■ Task goal
In the records that follow, find the line with "BAT3: 12V (plus"; from there, retype every line exactly through the line with "R12: 120 (OPTO, PULSE) -> 150 (OPTO, PULSE)", which also belongs to the answer.

■ Supplied information
::::::::::

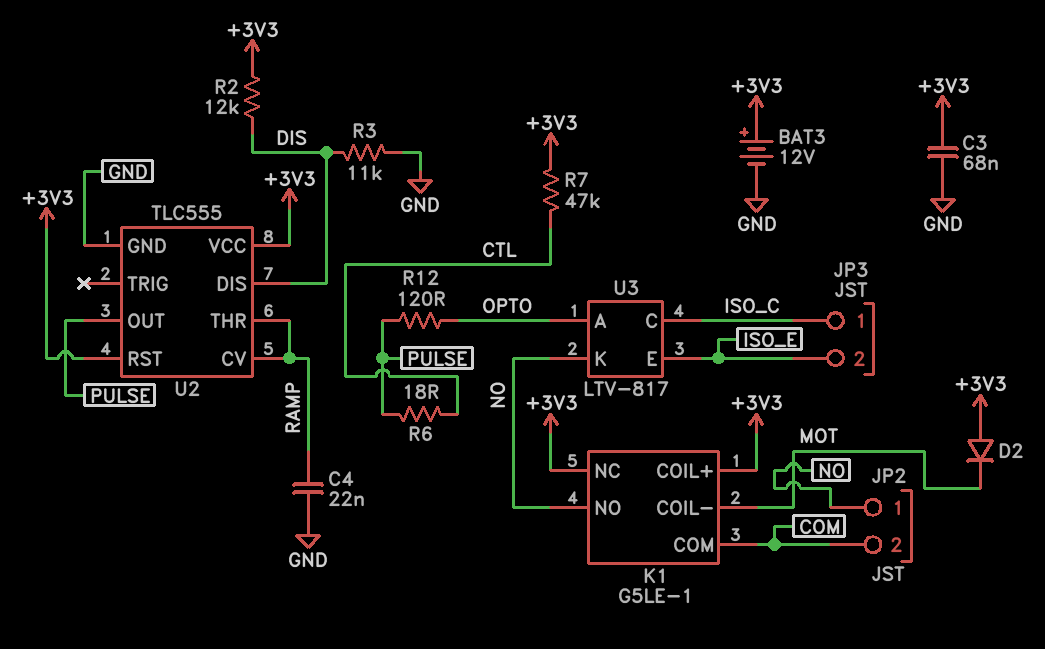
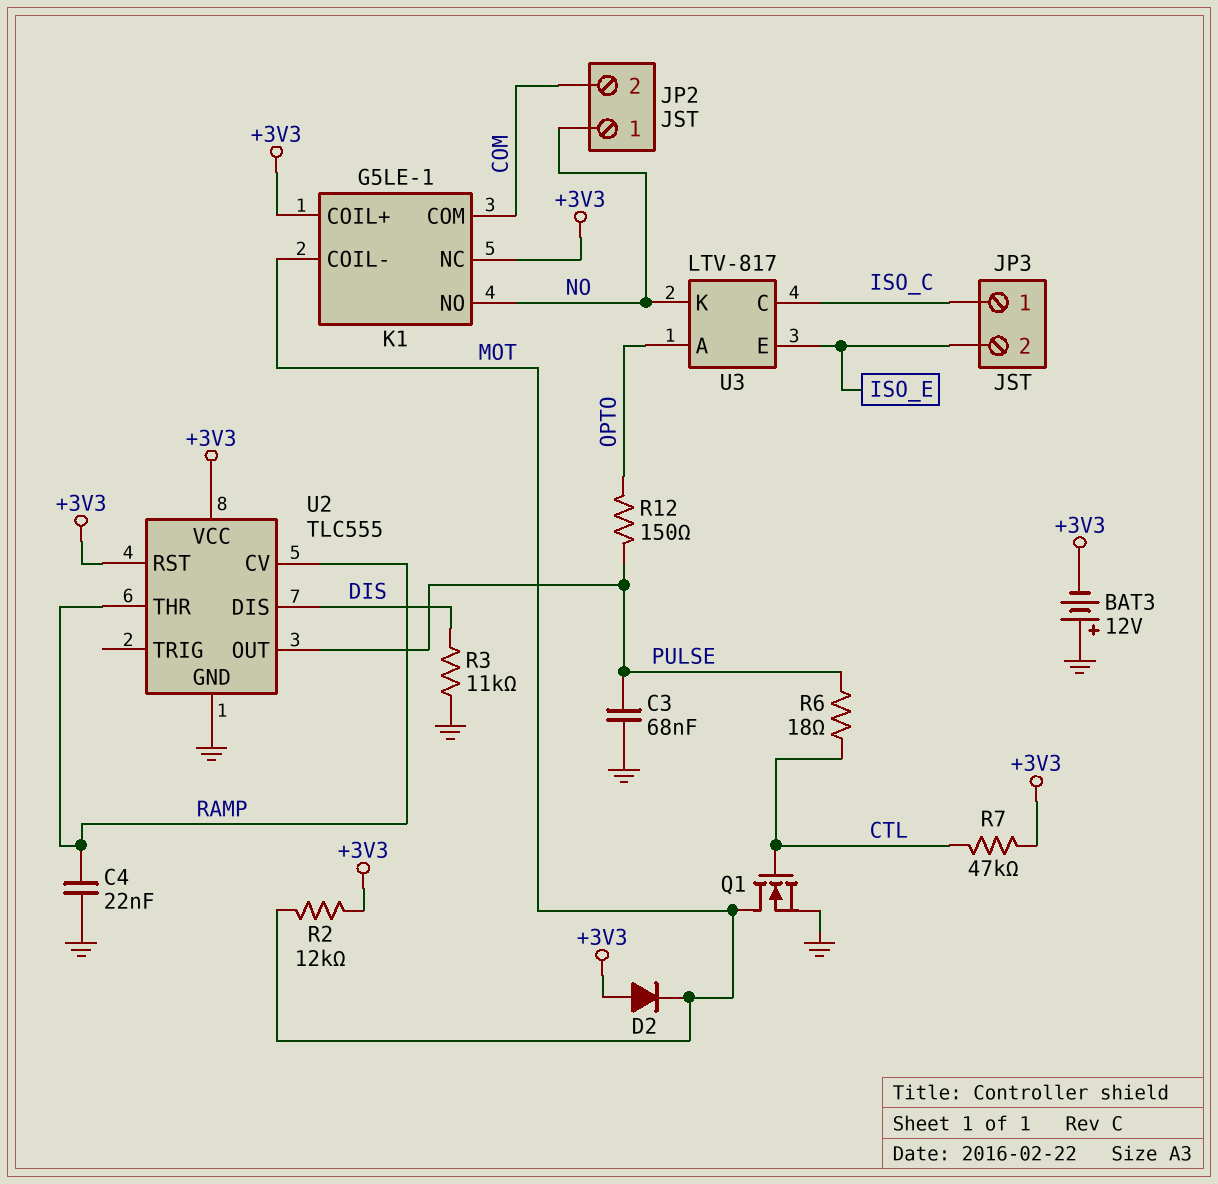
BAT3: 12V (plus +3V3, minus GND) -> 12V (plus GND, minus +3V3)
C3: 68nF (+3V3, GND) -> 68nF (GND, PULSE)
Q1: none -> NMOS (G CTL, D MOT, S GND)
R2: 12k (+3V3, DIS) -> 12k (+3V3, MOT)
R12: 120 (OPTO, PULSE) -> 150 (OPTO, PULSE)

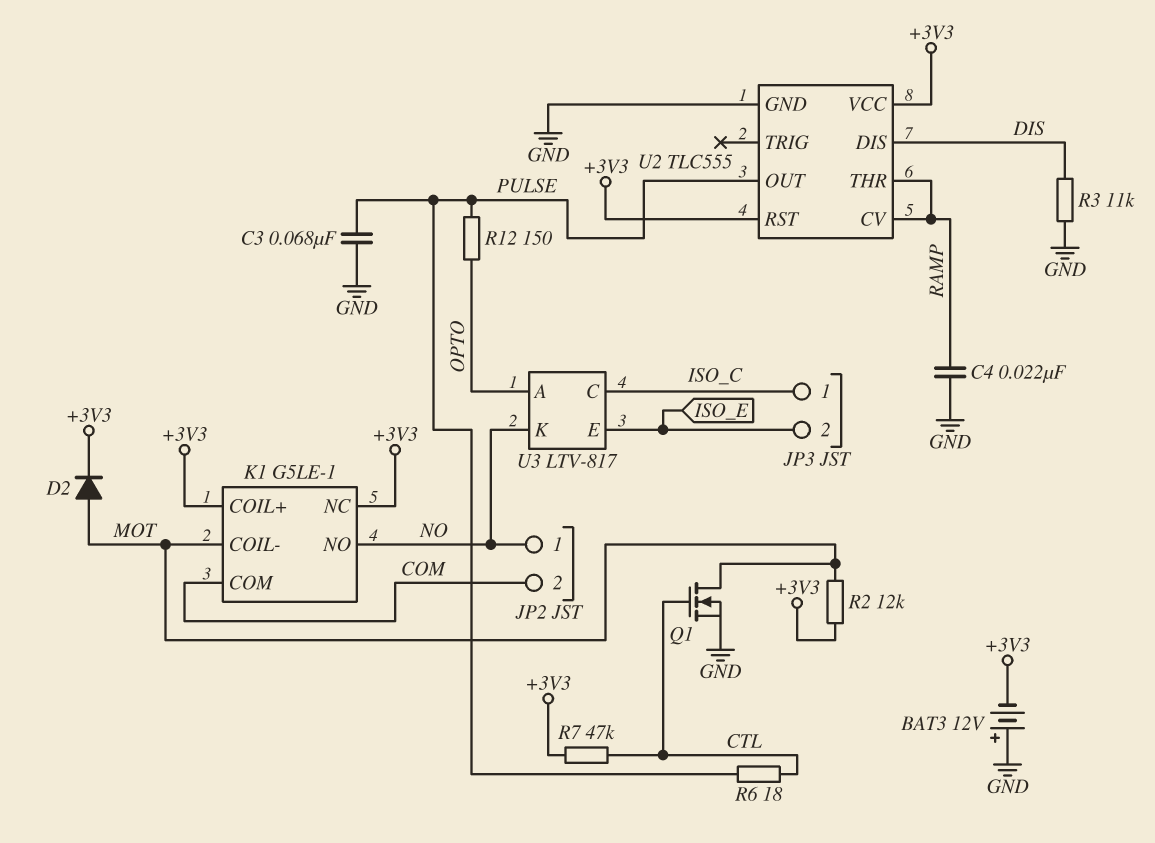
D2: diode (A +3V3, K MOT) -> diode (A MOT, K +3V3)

::::::::::

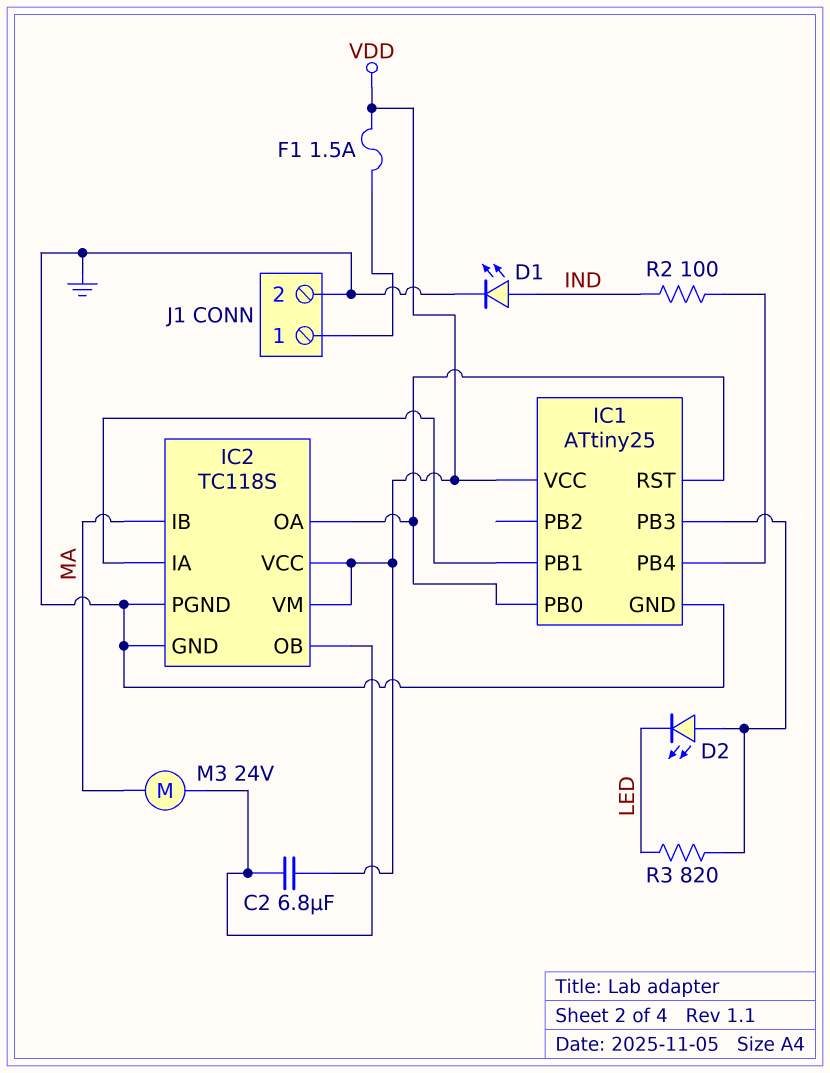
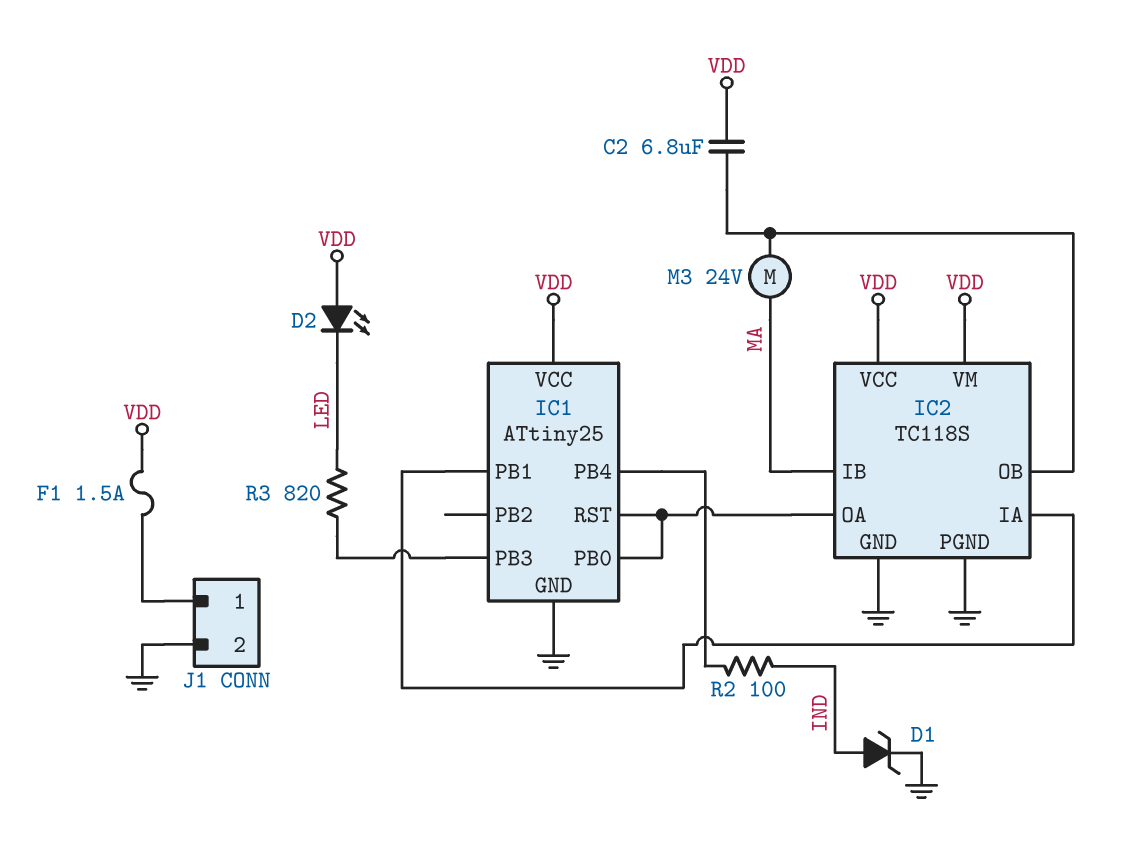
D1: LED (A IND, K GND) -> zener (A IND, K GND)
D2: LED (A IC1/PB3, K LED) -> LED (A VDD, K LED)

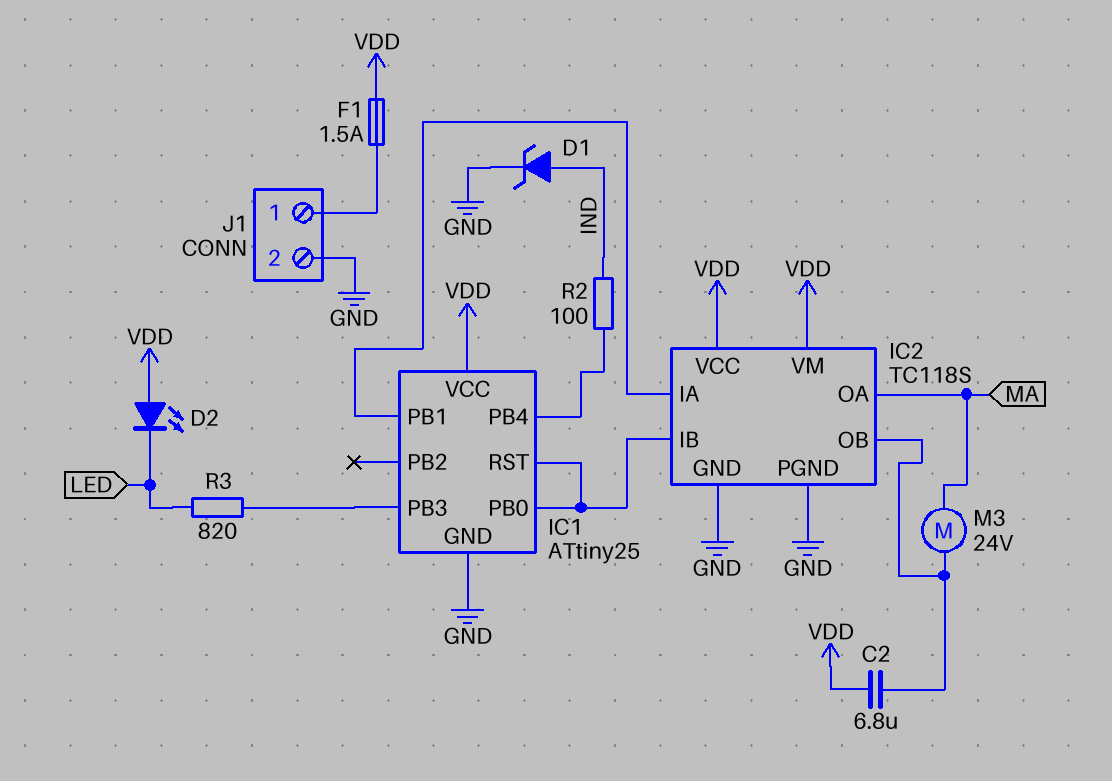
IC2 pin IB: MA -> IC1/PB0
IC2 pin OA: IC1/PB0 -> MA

::::::::::

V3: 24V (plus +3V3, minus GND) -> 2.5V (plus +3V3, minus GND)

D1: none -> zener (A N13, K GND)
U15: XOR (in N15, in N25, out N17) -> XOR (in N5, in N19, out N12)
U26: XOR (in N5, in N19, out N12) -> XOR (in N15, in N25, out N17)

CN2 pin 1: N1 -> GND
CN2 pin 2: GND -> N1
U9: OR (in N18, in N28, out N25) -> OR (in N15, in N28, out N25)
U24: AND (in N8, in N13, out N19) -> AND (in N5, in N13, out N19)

::::::::::

■ Response to this exercise
BAT3: 12V (plus +3V3, minus GND) -> 12V (plus GND, minus +3V3)
C3: 68nF (+3V3, GND) -> 68nF (GND, PULSE)
Q1: none -> NMOS (G CTL, D MOT, S GND)
R2: 12k (+3V3, DIS) -> 12k (+3V3, MOT)
R12: 120 (OPTO, PULSE) -> 150 (OPTO, PULSE)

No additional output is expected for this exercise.